● Assignment
Start at the line with "R1: none -> 1.5k (+5V, IN0)" in the records below, stop at the line with "CN204 pin 1: GND -> none", and return every line in that span exactly, the two end lines included.
─── Records provided
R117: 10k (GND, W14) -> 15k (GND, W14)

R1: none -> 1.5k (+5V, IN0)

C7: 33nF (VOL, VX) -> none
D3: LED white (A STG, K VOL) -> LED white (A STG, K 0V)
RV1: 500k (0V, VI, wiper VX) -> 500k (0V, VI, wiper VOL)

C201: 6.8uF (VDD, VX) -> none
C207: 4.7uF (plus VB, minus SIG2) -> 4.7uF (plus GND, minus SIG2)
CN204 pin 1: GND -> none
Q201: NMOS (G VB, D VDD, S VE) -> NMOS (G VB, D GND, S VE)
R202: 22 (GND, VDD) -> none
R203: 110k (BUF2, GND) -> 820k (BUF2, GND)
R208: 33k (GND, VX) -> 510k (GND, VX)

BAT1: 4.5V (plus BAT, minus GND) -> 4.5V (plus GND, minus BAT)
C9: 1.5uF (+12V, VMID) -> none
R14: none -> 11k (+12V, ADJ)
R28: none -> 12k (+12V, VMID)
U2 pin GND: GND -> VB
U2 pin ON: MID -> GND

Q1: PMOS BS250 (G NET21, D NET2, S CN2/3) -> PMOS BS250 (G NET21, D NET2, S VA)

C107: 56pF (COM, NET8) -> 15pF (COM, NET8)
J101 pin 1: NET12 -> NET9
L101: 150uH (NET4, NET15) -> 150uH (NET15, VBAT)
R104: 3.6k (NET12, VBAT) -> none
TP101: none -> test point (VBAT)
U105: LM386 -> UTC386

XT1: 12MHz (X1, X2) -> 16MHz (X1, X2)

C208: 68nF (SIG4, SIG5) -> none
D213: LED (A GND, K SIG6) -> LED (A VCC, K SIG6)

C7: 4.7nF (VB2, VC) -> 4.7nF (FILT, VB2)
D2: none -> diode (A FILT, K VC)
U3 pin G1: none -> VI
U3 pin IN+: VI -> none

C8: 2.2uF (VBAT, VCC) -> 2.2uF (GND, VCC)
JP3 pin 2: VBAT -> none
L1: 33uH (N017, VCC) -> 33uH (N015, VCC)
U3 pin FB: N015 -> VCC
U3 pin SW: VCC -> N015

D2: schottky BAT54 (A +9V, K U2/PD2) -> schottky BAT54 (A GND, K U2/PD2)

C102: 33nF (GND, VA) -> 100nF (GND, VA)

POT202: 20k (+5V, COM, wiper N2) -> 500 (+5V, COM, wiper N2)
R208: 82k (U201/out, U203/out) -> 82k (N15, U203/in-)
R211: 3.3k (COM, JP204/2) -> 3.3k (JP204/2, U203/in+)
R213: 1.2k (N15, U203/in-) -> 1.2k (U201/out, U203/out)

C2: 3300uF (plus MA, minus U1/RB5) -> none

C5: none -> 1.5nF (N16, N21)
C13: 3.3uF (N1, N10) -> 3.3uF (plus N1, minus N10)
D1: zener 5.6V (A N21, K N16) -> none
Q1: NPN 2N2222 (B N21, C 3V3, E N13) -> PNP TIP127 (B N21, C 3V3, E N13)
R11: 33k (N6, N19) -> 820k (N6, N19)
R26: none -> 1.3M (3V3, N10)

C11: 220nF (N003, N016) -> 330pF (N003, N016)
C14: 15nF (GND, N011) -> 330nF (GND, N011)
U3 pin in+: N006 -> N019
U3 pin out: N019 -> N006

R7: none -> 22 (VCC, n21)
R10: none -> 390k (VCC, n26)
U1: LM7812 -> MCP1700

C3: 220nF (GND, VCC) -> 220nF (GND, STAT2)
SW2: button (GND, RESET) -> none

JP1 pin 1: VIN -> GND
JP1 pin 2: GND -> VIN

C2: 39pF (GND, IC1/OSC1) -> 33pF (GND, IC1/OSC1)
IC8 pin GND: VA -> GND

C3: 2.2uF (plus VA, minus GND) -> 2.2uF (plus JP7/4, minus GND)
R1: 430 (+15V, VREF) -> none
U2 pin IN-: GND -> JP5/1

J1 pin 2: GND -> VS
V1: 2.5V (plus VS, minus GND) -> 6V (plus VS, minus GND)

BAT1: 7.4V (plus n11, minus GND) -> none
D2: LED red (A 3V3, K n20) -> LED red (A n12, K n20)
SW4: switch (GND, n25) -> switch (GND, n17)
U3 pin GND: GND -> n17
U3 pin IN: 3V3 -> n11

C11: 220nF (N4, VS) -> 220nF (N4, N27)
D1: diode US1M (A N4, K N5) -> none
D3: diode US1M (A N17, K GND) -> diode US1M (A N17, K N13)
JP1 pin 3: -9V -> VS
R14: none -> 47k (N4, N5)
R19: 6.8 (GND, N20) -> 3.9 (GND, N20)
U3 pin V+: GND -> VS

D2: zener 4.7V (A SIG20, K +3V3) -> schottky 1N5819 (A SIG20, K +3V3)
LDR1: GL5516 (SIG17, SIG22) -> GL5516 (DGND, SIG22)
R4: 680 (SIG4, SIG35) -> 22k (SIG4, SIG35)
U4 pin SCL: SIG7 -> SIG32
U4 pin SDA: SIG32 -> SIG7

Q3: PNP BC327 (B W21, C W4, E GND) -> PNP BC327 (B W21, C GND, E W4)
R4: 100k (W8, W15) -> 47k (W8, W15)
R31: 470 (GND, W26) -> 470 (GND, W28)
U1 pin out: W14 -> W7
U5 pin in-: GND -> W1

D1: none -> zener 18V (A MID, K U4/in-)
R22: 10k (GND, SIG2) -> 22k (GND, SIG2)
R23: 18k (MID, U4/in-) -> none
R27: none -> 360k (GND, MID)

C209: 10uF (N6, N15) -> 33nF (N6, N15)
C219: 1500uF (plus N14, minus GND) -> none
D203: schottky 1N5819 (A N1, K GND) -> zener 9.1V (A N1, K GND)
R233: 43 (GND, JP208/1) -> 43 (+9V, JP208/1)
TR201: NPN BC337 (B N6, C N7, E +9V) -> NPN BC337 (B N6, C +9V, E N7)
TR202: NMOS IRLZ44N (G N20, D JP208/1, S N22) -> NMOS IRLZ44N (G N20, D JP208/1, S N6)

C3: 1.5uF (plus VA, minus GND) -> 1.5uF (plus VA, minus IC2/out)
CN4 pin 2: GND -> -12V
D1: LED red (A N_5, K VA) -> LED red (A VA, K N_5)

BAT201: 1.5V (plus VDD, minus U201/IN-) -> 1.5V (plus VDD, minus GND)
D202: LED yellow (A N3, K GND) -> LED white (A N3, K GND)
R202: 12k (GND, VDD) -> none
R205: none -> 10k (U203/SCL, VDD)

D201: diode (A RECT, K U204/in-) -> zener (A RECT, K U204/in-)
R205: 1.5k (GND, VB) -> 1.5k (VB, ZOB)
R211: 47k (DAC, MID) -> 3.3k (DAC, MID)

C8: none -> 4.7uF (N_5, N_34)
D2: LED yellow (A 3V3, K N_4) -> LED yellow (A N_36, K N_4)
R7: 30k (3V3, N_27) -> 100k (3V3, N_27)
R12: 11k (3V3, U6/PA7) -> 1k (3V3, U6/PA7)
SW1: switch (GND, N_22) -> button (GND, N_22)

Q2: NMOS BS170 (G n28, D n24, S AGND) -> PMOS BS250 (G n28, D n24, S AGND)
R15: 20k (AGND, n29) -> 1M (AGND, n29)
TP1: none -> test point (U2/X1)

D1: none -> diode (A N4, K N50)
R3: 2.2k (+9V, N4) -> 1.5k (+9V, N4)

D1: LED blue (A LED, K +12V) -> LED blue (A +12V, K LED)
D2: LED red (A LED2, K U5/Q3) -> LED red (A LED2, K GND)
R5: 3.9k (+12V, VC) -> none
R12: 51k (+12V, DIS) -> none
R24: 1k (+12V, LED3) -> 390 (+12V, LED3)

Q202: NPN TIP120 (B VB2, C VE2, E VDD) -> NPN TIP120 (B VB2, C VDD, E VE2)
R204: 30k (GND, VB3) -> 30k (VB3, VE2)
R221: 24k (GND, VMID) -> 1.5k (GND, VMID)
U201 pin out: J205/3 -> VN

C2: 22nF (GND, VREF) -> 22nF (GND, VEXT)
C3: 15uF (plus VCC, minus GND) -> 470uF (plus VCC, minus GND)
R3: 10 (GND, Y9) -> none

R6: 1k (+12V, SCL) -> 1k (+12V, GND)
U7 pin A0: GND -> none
──────
● Exercise solution
R1: none -> 1.5k (+5V, IN0)

C7: 33nF (VOL, VX) -> none
D3: LED white (A STG, K VOL) -> LED white (A STG, K 0V)
RV1: 500k (0V, VI, wiper VX) -> 500k (0V, VI, wiper VOL)

C201: 6.8uF (VDD, VX) -> none
C207: 4.7uF (plus VB, minus SIG2) -> 4.7uF (plus GND, minus SIG2)
CN204 pin 1: GND -> none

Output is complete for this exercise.